REQUIREMENT:
Return every entry below word for word and leave out any picture.

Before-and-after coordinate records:
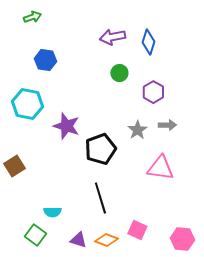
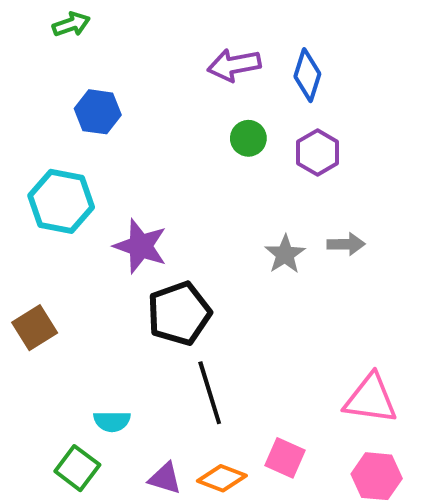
purple hexagon: (153, 92) -> (318, 153), moved
black pentagon: (100, 149) -> (179, 313), moved
pink triangle: (160, 168) -> (371, 399), moved

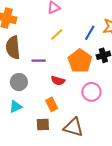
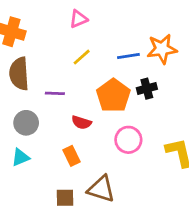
blue line: (90, 33) -> (128, 56), turned 49
brown square: (43, 125) -> (65, 198), moved

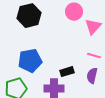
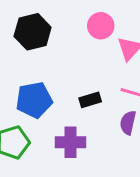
black rectangle: (67, 72) -> (90, 100), moved

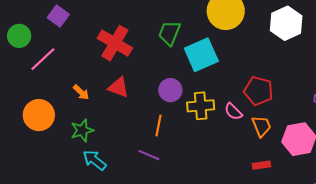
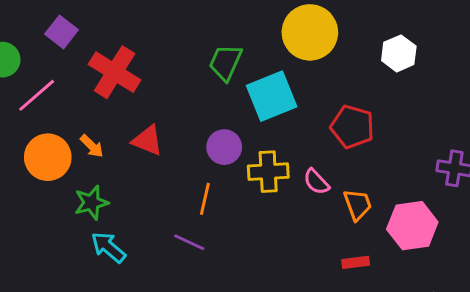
white hexagon: (286, 23) -> (399, 53), size x0.7
red cross: (115, 43) -> (115, 72), moved
red pentagon: (258, 91) -> (352, 127), moved
orange circle: (39, 115) -> (48, 157), moved

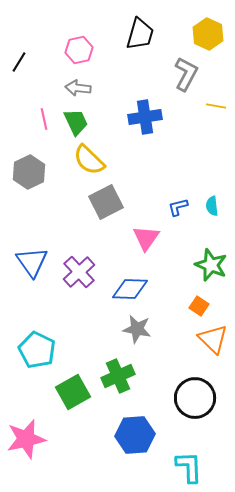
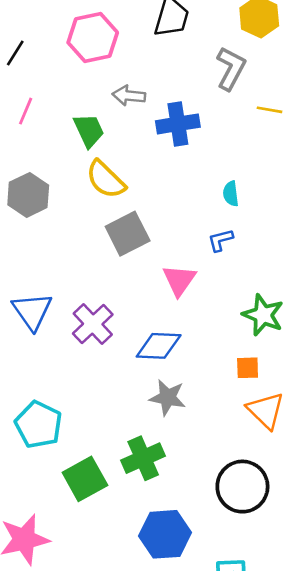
pink hexagon: (79, 50) -> (93, 38), size x1.4
gray arrow: (78, 88) -> (129, 96), moved
pink line: (44, 119) -> (26, 111), moved, turned 35
cyan semicircle: (212, 206) -> (231, 194), moved
orange square: (199, 306) -> (248, 368), turned -36

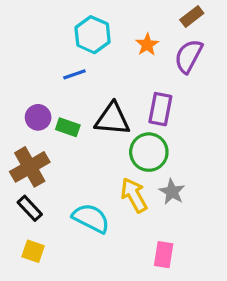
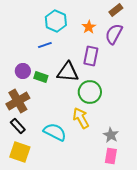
purple rectangle: (160, 109) -> (91, 56), moved
gray star: (172, 192) -> (111, 135), moved
yellow square: (33, 251) -> (20, 152), size x1.5
pink rectangle: (164, 255) -> (111, 156), moved

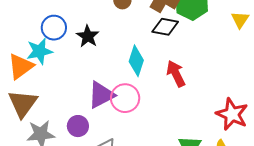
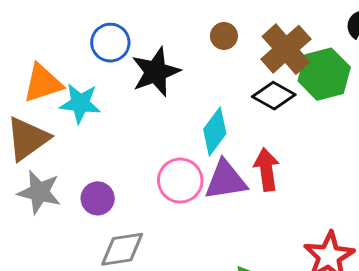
black star: (88, 36) -> (156, 72), size x1.4
cyan star: (39, 51) -> (80, 103), moved
purple triangle: (101, 95) -> (226, 180), moved

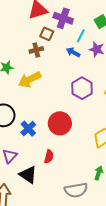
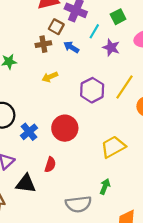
blue arrow: (73, 52) -> (71, 47), moved
yellow arrow: (30, 80) -> (50, 77), moved, size x0.6
black triangle: (28, 175) -> (26, 184), turned -30

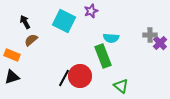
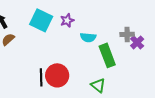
purple star: (91, 11) -> (67, 20), moved
green rectangle: (103, 56) -> (107, 55), moved
black line: (64, 78) -> (41, 77), turned -30

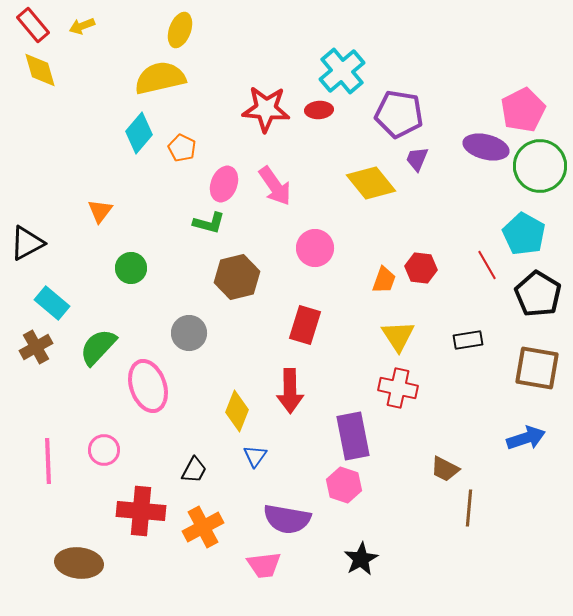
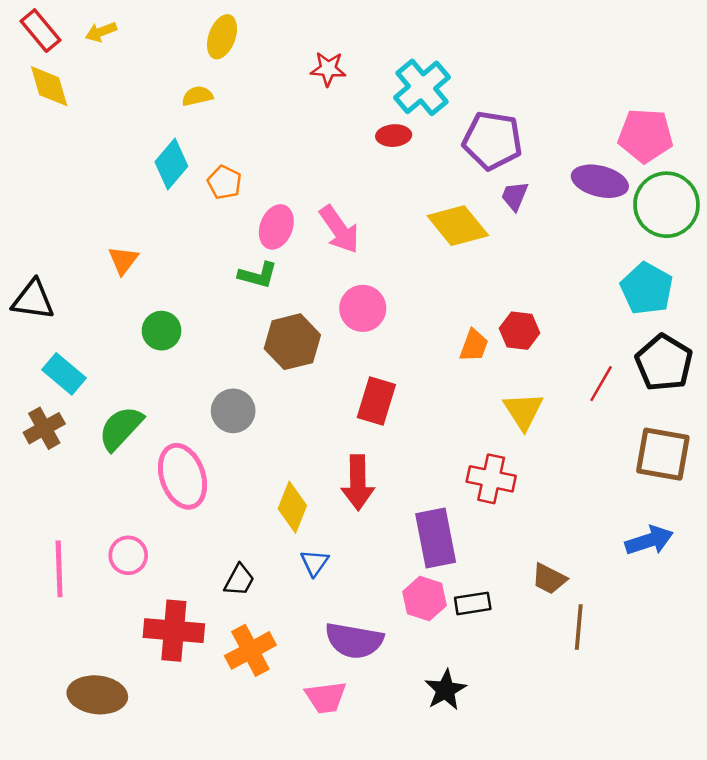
yellow semicircle: (160, 78) -> (197, 96), size x0.5
red star: (266, 109) -> (328, 69), moved, size x0.6
pink pentagon: (523, 110) -> (646, 136), turned 30
black triangle: (27, 243) -> (33, 300), turned 36
pink circle: (315, 248) -> (363, 308), moved
red line: (487, 265) -> (601, 384), moved, turned 60
yellow triangle: (398, 336) -> (523, 411), moved
black rectangle: (468, 340) -> (473, 603), moved

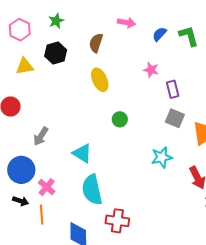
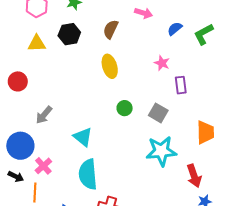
green L-shape: (189, 36) -> (203, 34), turned -110
gray square: (175, 118) -> (158, 113), moved
cyan star: (162, 157) -> (161, 151), size x1.4

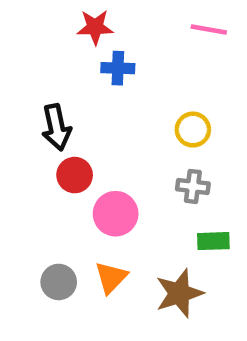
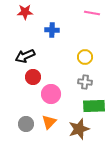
red star: (95, 27) -> (25, 12), moved
black arrow: (56, 127) -> (25, 56), turned 78
green rectangle: (213, 241) -> (94, 106), size x1.5

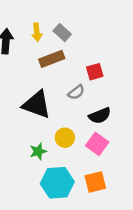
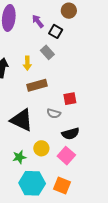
gray rectangle: (62, 33) -> (47, 52), moved
gray semicircle: (76, 92) -> (54, 113), turned 48
orange square: (95, 182) -> (62, 186), turned 30

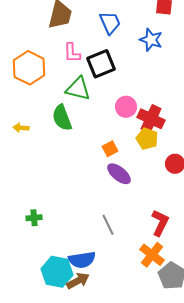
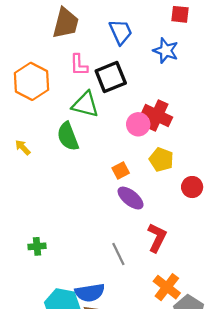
red cross: (151, 119) -> (157, 116), moved
yellow arrow: (21, 128) -> (23, 147), turned 42
red L-shape: (160, 223) -> (157, 238), moved

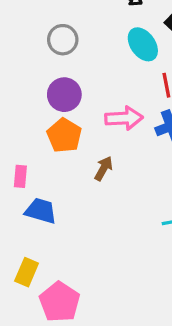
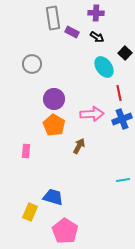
gray circle: (63, 40) -> (32, 64), moved
blue trapezoid: (41, 211) -> (53, 197), moved
pink pentagon: (60, 302) -> (65, 231), moved

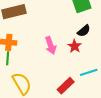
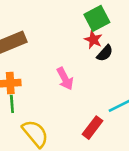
red star: (75, 46) -> (93, 40), moved

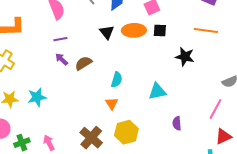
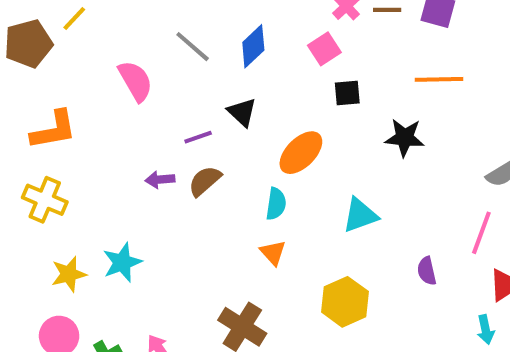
orange ellipse: (134, 30) -> (301, 153), moved, turned -35
purple line: (60, 39) -> (198, 137), moved
purple arrow: (62, 59) -> (160, 180), turned -40
purple semicircle: (177, 123) -> (427, 271), moved
yellow hexagon: (126, 132) -> (345, 302), moved

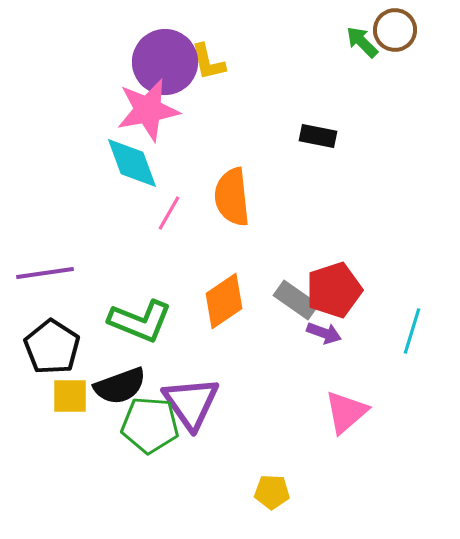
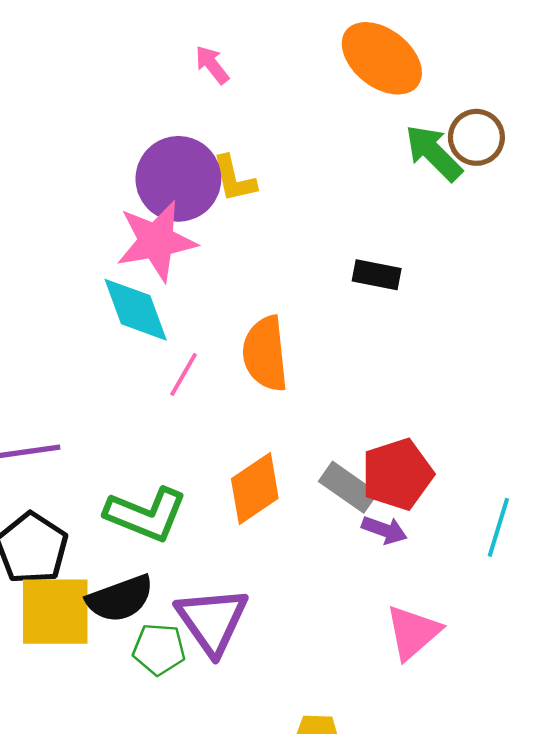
green arrow: (362, 42) -> (434, 153), size x1.4
yellow square: (70, 396) -> (55, 612), size x1.6
green pentagon: (150, 425) -> (159, 649), size x0.7

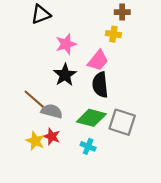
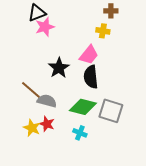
pink star: (66, 44) -> (45, 27), moved

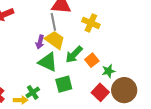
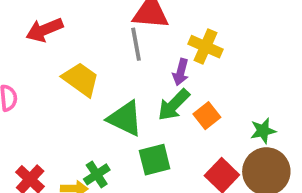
yellow trapezoid: (55, 40) -> (81, 79), moved
purple arrow: (40, 42) -> (181, 72), moved
green star: (108, 71) -> (263, 131), moved

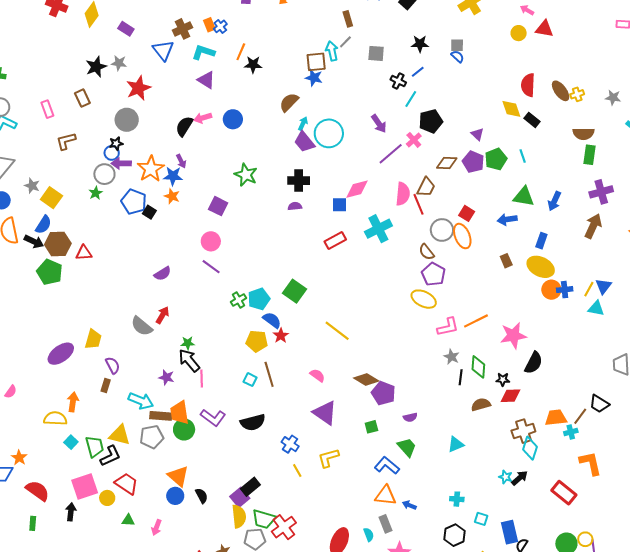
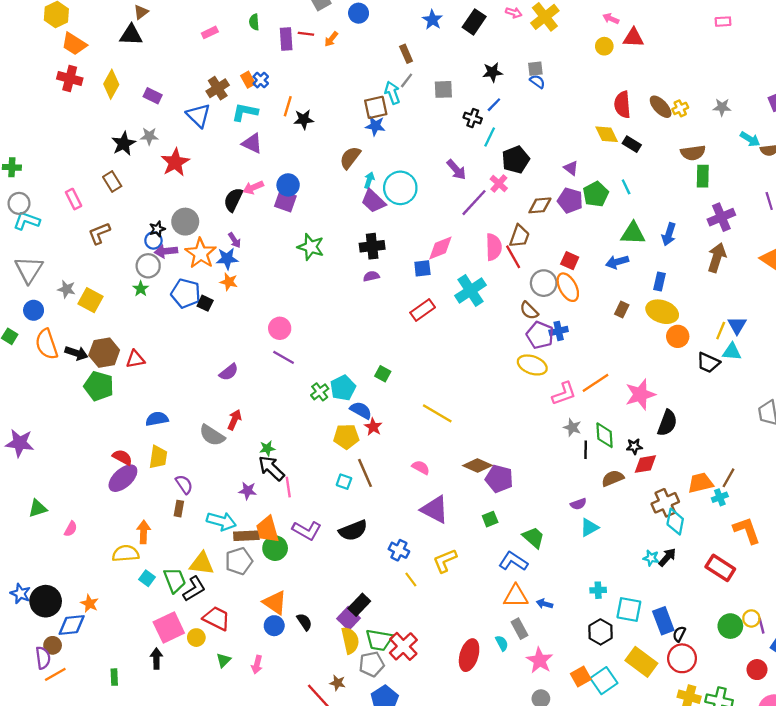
gray circle: (127, 120) -> (185, 222), moved
purple square: (218, 206) -> (285, 201), moved
blue semicircle: (43, 225) -> (157, 419), moved, turned -126
brown rectangle: (506, 261) -> (622, 309), turned 56
blue cross: (565, 290) -> (559, 331), moved
green square: (294, 291) -> (383, 374), size x0.6
black trapezoid: (599, 404) -> (708, 363), moved
purple semicircle: (410, 417) -> (578, 504), moved
red semicircle: (38, 491) -> (122, 457), moved, size x0.7
cyan square: (481, 519) -> (629, 609), size x1.6
green triangle: (128, 520) -> (224, 660), turned -40

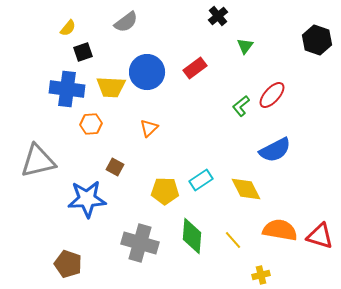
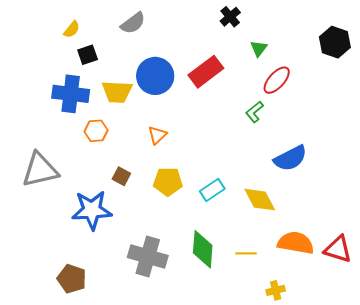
red rectangle: (195, 68) -> (206, 72), size x1.4
red ellipse: (272, 95) -> (277, 80), moved
yellow pentagon: (165, 191) -> (168, 182), moved
yellow line: (233, 240) -> (246, 253), turned -48

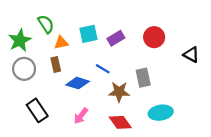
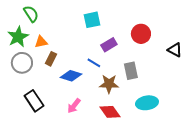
green semicircle: (46, 24) -> (31, 14), moved
cyan square: (89, 34) -> (92, 20), moved
purple rectangle: (116, 38) -> (109, 45), moved
orange triangle: (61, 43) -> (41, 42), moved
brown rectangle: (56, 64) -> (51, 59), turned 40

SOLUTION TO THE PROBLEM:
purple hexagon: (153, 92) -> (318, 153), moved
black pentagon: (100, 149) -> (179, 313), moved
pink triangle: (160, 168) -> (371, 399), moved

blue line: (90, 33) -> (128, 56), turned 49
brown square: (43, 125) -> (65, 198), moved

black rectangle: (67, 72) -> (90, 100), moved

white hexagon: (286, 23) -> (399, 53), size x0.7
red cross: (115, 43) -> (115, 72), moved
red pentagon: (258, 91) -> (352, 127), moved
orange circle: (39, 115) -> (48, 157), moved

pink hexagon: (79, 50) -> (93, 38), size x1.4
gray arrow: (78, 88) -> (129, 96), moved
pink line: (44, 119) -> (26, 111), moved, turned 35
cyan semicircle: (212, 206) -> (231, 194), moved
orange square: (199, 306) -> (248, 368), turned -36

purple rectangle: (160, 109) -> (91, 56), moved
gray star: (172, 192) -> (111, 135), moved
yellow square: (33, 251) -> (20, 152), size x1.5
pink rectangle: (164, 255) -> (111, 156), moved

black star: (88, 36) -> (156, 72), size x1.4
cyan star: (39, 51) -> (80, 103), moved
purple triangle: (101, 95) -> (226, 180), moved

blue arrow: (73, 52) -> (71, 47), moved
yellow arrow: (30, 80) -> (50, 77), moved, size x0.6
black triangle: (28, 175) -> (26, 184), turned -30

purple star: (91, 11) -> (67, 20), moved
green rectangle: (103, 56) -> (107, 55), moved
black line: (64, 78) -> (41, 77), turned -30

yellow semicircle: (160, 78) -> (197, 96), size x0.5
red star: (266, 109) -> (328, 69), moved, size x0.6
pink pentagon: (523, 110) -> (646, 136), turned 30
black triangle: (27, 243) -> (33, 300), turned 36
pink circle: (315, 248) -> (363, 308), moved
red line: (487, 265) -> (601, 384), moved, turned 60
yellow triangle: (398, 336) -> (523, 411), moved
black rectangle: (468, 340) -> (473, 603), moved

green L-shape: (189, 36) -> (203, 34), turned -110
gray square: (175, 118) -> (158, 113), moved
cyan star: (162, 157) -> (161, 151), size x1.4

red star: (95, 27) -> (25, 12), moved
black arrow: (56, 127) -> (25, 56), turned 78
green rectangle: (213, 241) -> (94, 106), size x1.5

gray rectangle: (62, 33) -> (47, 52), moved
gray semicircle: (76, 92) -> (54, 113), turned 48
orange square: (95, 182) -> (62, 186), turned 30

red cross: (151, 119) -> (157, 116), moved
yellow arrow: (21, 128) -> (23, 147), turned 42
red L-shape: (160, 223) -> (157, 238), moved

gray circle: (63, 40) -> (32, 64), moved
blue trapezoid: (41, 211) -> (53, 197), moved
pink pentagon: (60, 302) -> (65, 231), moved

red star: (75, 46) -> (93, 40), moved

orange ellipse: (134, 30) -> (301, 153), moved, turned -35
purple line: (60, 39) -> (198, 137), moved
purple arrow: (62, 59) -> (160, 180), turned -40
purple semicircle: (177, 123) -> (427, 271), moved
yellow hexagon: (126, 132) -> (345, 302), moved

green arrow: (362, 42) -> (434, 153), size x1.4
yellow square: (70, 396) -> (55, 612), size x1.6
green pentagon: (150, 425) -> (159, 649), size x0.7

pink star: (66, 44) -> (45, 27), moved

yellow trapezoid: (55, 40) -> (81, 79), moved
purple arrow: (40, 42) -> (181, 72), moved
green star: (108, 71) -> (263, 131), moved

gray circle: (127, 120) -> (185, 222), moved
purple square: (218, 206) -> (285, 201), moved
blue semicircle: (43, 225) -> (157, 419), moved, turned -126
brown rectangle: (506, 261) -> (622, 309), turned 56
blue cross: (565, 290) -> (559, 331), moved
green square: (294, 291) -> (383, 374), size x0.6
black trapezoid: (599, 404) -> (708, 363), moved
purple semicircle: (410, 417) -> (578, 504), moved
red semicircle: (38, 491) -> (122, 457), moved, size x0.7
cyan square: (481, 519) -> (629, 609), size x1.6
green triangle: (128, 520) -> (224, 660), turned -40

red rectangle: (195, 68) -> (206, 72), size x1.4
red ellipse: (272, 95) -> (277, 80), moved
yellow pentagon: (165, 191) -> (168, 182), moved
yellow line: (233, 240) -> (246, 253), turned -48

green semicircle: (46, 24) -> (31, 14), moved
cyan square: (89, 34) -> (92, 20), moved
purple rectangle: (116, 38) -> (109, 45), moved
orange triangle: (61, 43) -> (41, 42), moved
brown rectangle: (56, 64) -> (51, 59), turned 40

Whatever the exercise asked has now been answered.